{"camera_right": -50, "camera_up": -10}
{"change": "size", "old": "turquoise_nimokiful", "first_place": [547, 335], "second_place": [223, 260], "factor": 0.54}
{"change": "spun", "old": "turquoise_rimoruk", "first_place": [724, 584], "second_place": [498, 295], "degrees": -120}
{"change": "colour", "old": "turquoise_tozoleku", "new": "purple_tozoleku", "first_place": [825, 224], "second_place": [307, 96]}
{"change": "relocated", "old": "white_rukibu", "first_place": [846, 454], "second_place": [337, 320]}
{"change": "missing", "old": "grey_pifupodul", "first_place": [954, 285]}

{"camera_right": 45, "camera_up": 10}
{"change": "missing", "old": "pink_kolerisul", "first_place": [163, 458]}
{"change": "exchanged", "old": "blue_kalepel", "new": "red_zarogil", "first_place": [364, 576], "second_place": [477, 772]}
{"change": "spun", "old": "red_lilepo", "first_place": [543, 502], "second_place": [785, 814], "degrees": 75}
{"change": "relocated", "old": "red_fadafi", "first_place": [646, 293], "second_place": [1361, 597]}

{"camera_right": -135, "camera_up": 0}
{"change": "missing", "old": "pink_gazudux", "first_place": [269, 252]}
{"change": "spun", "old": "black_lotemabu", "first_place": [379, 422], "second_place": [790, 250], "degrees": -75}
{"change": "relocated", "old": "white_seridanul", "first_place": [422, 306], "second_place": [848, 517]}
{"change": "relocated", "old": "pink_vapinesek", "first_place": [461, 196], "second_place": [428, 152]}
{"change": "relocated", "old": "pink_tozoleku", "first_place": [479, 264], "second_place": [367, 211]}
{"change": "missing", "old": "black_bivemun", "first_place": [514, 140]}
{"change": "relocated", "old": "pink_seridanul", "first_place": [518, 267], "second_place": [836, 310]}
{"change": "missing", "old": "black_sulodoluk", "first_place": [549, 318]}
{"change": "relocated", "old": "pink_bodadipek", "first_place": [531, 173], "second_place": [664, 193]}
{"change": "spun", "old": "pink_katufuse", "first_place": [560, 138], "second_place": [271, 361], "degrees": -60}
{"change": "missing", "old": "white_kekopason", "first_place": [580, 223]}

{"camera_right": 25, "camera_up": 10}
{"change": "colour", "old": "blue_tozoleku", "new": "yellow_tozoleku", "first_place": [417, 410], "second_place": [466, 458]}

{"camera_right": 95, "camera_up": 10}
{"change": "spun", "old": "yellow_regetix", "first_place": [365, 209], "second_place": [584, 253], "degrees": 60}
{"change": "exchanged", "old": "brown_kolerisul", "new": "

### Exercise prompt
The records need to be set down again without a single difference.

### Response to the task
{"camera_right": -50, "camera_up": -10}
{"change": "size", "old": "turquoise_nimokiful", "first_place": [547, 335], "second_place": [223, 260], "factor": 0.54}
{"change": "spun", "old": "turquoise_rimoruk", "first_place": [724, 584], "second_place": [498, 295], "degrees": -120}
{"change": "colour", "old": "turquoise_tozoleku", "new": "purple_tozoleku", "first_place": [825, 224], "second_place": [307, 96]}
{"change": "relocated", "old": "white_rukibu", "first_place": [846, 454], "second_place": [337, 320]}
{"change": "missing", "old": "grey_pifupodul", "first_place": [954, 285]}

{"camera_right": 45, "camera_up": 10}
{"change": "missing", "old": "pink_kolerisul", "first_place": [163, 458]}
{"change": "exchanged", "old": "blue_kalepel", "new": "red_zarogil", "first_place": [364, 576], "second_place": [477, 772]}
{"change": "spun", "old": "red_lilepo", "first_place": [543, 502], "second_place": [785, 814], "degrees": 75}
{"change": "relocated", "old": "red_fadafi", "first_place": [646, 293], "second_place": [1361, 597]}

{"camera_right": -135, "camera_up": 0}
{"change": "missing", "old": "pink_gazudux", "first_place": [269, 252]}
{"change": "spun", "old": "black_lotemabu", "first_place": [379, 422], "second_place": [790, 250], "degrees": -75}
{"change": "relocated", "old": "white_seridanul", "first_place": [422, 306], "second_place": [848, 517]}
{"change": "relocated", "old": "pink_vapinesek", "first_place": [461, 196], "second_place": [428, 152]}
{"change": "relocated", "old": "pink_tozoleku", "first_place": [479, 264], "second_place": [367, 211]}
{"change": "missing", "old": "black_bivemun", "first_place": [514, 140]}
{"change": "relocated", "old": "pink_seridanul", "first_place": [518, 267], "second_place": [836, 310]}
{"change": "missing", "old": "black_sulodoluk", "first_place": [549, 318]}
{"change": "relocated", "old": "pink_bodadipek", "first_place": [531, 173], "second_place": [664, 193]}
{"change": "spun", "old": "pink_katufuse", "first_place": [560, 138], "second_place": [271, 361], "degrees": -60}
{"change": "missing", "old": "white_kekopason", "first_place": [580, 223]}

{"camera_right": 25, "camera_up": 10}
{"change": "colour", "old": "blue_tozoleku", "new": "yellow_tozoleku", "first_place": [417, 410], "second_place": [466, 458]}

{"camera_right": 95, "camera_up": 10}
{"change": "spun", "old": "yellow_regetix", "first_place": [365, 209], "second_place": [584, 253], "degrees": 60}
{"change": "exchanged", "old": "brown_kolerisul", "new": "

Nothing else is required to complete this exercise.